The job is to find each line in the entries holding the string "green" and copy that line.

━━━━━ GIVEN ENTRIES ━━━━━

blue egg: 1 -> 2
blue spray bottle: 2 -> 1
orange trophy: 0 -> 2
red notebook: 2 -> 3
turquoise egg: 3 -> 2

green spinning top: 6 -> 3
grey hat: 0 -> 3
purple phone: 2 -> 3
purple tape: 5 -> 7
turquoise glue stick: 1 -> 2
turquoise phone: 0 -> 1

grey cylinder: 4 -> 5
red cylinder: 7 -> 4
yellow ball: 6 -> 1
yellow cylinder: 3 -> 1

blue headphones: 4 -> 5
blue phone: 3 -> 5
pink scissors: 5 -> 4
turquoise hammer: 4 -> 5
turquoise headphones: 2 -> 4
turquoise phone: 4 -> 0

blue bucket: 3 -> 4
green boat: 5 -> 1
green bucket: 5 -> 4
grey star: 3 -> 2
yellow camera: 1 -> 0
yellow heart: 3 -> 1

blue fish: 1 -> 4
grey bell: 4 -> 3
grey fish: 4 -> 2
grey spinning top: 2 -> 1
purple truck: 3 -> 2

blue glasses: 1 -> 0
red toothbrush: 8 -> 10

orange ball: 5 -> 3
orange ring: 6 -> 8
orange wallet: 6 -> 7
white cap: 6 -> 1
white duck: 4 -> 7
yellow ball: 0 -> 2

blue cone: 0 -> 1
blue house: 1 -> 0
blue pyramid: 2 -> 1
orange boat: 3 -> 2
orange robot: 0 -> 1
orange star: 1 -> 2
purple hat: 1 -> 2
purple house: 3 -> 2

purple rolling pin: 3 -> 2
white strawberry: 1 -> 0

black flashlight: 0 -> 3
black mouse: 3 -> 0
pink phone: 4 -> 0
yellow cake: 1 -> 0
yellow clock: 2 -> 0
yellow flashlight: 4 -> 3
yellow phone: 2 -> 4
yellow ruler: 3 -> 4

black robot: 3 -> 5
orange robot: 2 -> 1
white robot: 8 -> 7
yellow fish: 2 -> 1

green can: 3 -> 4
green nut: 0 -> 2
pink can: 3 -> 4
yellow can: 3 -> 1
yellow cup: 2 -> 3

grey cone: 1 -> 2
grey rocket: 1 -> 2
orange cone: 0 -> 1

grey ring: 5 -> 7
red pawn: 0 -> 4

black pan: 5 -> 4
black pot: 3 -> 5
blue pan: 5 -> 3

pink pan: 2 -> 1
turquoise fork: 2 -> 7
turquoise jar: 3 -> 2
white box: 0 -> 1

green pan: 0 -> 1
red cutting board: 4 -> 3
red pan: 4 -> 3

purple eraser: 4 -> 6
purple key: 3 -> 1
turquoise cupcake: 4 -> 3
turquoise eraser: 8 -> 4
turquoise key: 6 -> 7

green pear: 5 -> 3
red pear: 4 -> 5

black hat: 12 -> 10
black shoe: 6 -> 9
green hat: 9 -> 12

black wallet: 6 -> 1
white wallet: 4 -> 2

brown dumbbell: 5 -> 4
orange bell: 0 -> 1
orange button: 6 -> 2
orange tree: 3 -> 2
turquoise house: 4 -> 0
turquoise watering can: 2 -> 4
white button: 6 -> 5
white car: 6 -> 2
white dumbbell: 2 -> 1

━━━━━

§ **RESPONSE**
green spinning top: 6 -> 3
green boat: 5 -> 1
green bucket: 5 -> 4
green can: 3 -> 4
green nut: 0 -> 2
green pan: 0 -> 1
green pear: 5 -> 3
green hat: 9 -> 12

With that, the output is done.